### Task requirements
Among the lines below, keep only those from the one containing "change=appeared; new=crimson tin;" through the one containing "change=spun; old=crimson plane;", and reproduce them exactly.

(Items listed in a dataset)

◆ ◆ ◆ ◆ ◆ ◆ ◆

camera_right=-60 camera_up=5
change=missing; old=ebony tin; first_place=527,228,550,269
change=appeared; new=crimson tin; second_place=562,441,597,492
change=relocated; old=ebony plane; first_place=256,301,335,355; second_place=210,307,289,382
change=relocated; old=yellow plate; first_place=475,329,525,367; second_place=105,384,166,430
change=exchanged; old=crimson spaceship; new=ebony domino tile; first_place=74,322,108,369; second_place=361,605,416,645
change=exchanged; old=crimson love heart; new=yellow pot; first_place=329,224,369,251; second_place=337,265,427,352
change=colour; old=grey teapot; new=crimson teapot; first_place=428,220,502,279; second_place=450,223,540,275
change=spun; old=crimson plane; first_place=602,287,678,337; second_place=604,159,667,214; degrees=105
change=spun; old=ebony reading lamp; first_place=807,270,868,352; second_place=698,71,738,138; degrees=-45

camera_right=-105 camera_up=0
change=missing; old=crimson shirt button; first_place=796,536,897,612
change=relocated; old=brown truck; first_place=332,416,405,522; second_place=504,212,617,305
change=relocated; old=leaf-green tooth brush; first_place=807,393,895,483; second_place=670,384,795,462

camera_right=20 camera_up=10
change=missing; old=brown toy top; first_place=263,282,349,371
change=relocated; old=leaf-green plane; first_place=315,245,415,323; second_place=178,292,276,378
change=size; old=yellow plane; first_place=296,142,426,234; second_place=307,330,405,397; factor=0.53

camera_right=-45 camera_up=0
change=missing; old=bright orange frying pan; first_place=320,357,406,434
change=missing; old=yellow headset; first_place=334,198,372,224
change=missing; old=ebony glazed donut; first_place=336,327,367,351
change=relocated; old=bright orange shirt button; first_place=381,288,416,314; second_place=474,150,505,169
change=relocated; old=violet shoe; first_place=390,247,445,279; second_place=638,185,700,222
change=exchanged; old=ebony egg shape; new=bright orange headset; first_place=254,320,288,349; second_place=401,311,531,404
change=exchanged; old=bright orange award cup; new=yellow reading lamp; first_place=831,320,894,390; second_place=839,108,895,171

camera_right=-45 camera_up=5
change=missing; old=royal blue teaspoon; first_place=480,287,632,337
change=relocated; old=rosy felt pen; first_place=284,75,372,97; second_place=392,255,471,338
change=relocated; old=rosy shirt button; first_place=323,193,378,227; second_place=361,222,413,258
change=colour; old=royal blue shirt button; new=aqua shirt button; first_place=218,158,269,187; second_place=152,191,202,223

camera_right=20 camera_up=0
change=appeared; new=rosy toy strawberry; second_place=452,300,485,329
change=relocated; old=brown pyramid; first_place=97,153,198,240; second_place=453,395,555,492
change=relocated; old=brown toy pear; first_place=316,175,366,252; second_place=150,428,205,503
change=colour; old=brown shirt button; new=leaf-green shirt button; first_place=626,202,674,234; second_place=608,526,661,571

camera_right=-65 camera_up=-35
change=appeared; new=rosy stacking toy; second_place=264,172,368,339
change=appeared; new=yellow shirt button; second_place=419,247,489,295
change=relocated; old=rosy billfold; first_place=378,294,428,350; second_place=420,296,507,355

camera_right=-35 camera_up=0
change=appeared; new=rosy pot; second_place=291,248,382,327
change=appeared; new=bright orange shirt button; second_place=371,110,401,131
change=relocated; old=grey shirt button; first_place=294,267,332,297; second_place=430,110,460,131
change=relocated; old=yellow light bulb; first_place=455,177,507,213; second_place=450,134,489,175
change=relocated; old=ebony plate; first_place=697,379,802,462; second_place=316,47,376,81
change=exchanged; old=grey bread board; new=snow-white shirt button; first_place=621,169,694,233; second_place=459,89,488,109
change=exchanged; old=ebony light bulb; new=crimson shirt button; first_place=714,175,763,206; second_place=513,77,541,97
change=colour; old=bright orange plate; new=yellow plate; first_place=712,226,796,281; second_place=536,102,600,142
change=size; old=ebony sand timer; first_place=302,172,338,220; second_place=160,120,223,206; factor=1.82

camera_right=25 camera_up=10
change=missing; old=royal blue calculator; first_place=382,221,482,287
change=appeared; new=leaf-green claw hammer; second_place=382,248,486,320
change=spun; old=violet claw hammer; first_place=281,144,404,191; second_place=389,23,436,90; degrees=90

◆ ◆ ◆ ◆ ◆ ◆ ◆

### Expected answer
change=appeared; new=crimson tin; second_place=562,441,597,492
change=relocated; old=ebony plane; first_place=256,301,335,355; second_place=210,307,289,382
change=relocated; old=yellow plate; first_place=475,329,525,367; second_place=105,384,166,430
change=exchanged; old=crimson spaceship; new=ebony domino tile; first_place=74,322,108,369; second_place=361,605,416,645
change=exchanged; old=crimson love heart; new=yellow pot; first_place=329,224,369,251; second_place=337,265,427,352
change=colour; old=grey teapot; new=crimson teapot; first_place=428,220,502,279; second_place=450,223,540,275
change=spun; old=crimson plane; first_place=602,287,678,337; second_place=604,159,667,214; degrees=105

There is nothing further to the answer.